Start of Material for this task
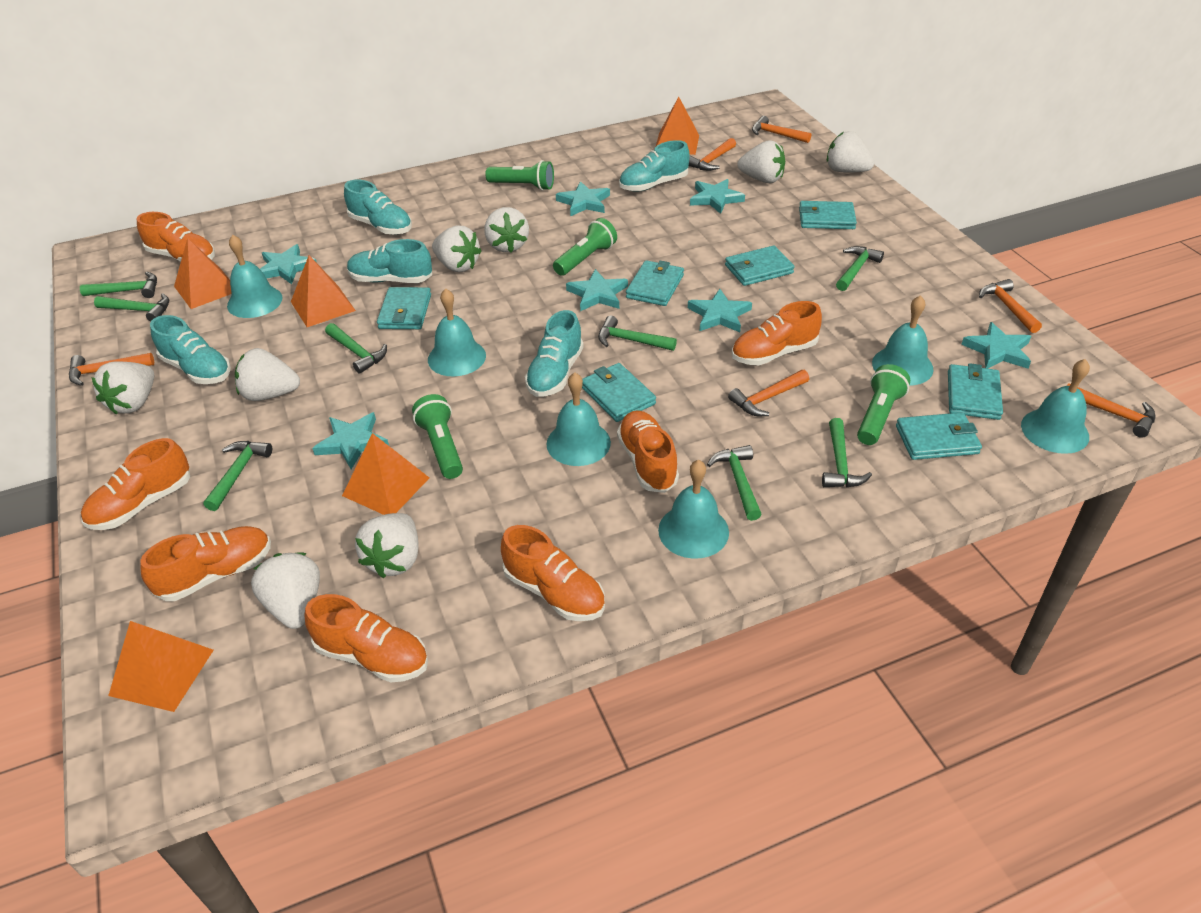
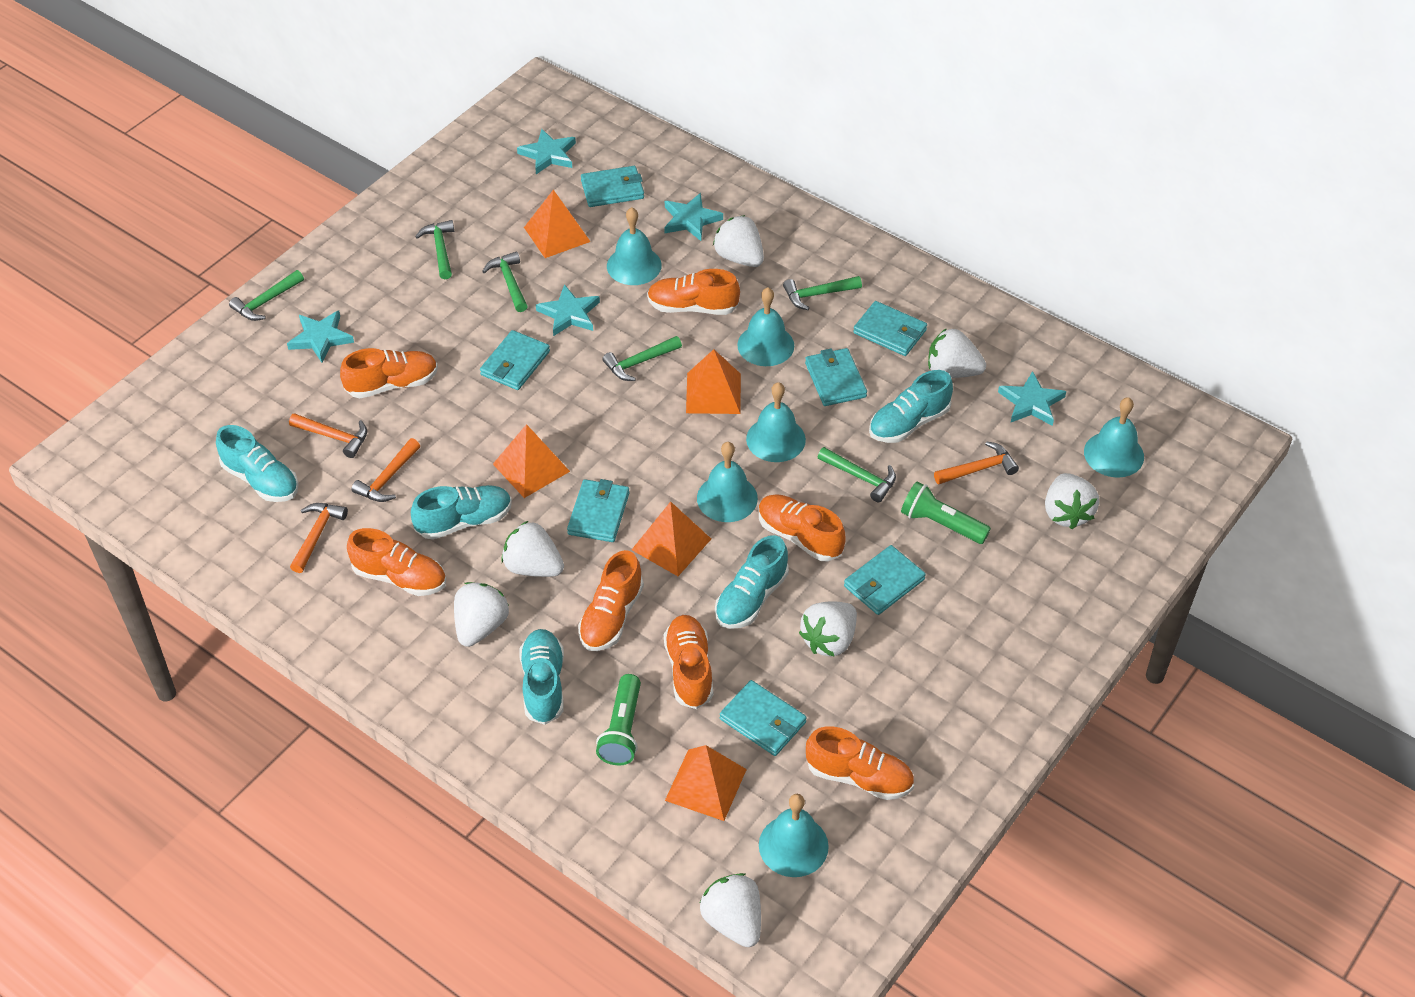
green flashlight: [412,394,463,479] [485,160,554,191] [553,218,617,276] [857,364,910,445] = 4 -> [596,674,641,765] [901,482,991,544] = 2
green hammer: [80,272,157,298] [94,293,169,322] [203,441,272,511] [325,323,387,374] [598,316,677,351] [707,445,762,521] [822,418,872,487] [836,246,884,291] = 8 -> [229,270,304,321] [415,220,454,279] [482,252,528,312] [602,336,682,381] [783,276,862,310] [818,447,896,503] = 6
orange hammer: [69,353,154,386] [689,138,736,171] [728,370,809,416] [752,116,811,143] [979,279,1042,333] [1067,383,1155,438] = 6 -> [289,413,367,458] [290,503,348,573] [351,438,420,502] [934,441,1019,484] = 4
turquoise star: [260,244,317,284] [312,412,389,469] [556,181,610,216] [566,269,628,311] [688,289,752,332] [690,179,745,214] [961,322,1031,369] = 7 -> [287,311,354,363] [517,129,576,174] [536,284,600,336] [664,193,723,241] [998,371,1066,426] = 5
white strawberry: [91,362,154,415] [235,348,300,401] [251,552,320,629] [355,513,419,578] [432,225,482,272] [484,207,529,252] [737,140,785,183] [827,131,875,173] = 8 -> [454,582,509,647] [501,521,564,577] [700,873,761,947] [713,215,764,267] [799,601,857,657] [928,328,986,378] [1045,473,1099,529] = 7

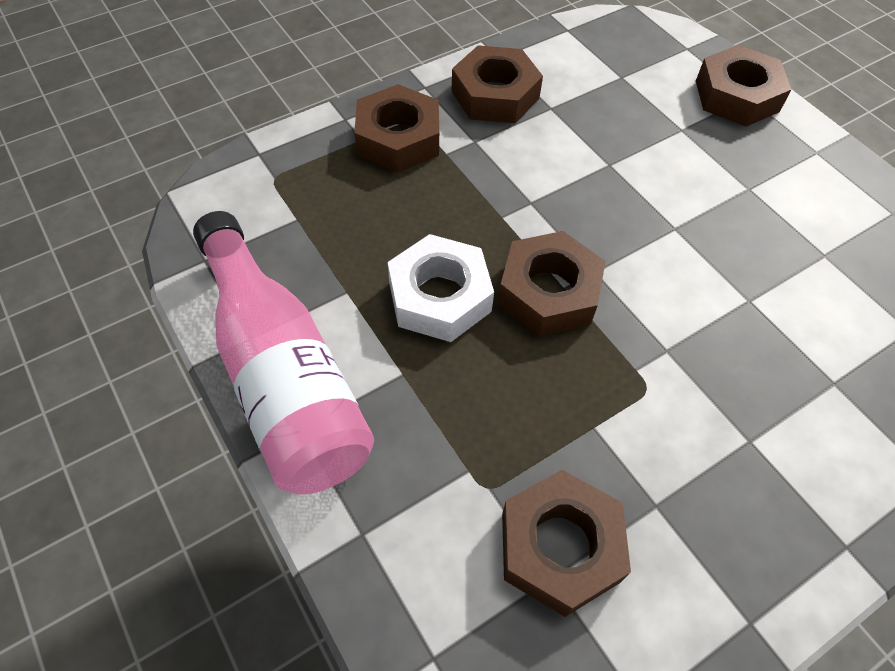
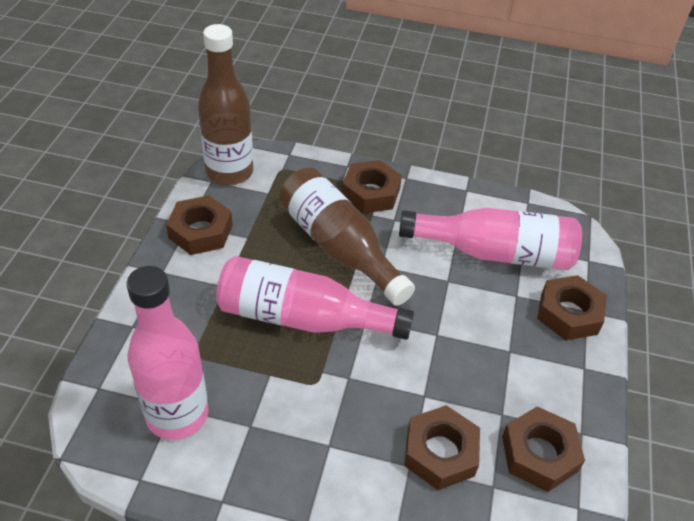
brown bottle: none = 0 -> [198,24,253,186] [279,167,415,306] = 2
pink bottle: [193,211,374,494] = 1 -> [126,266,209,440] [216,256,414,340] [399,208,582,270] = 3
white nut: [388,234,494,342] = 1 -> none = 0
End of Material for this task
Copy all lines from the material that hold "none".

Worked solution =
brown bottle: none = 0 -> [198,24,253,186] [279,167,415,306] = 2
white nut: [388,234,494,342] = 1 -> none = 0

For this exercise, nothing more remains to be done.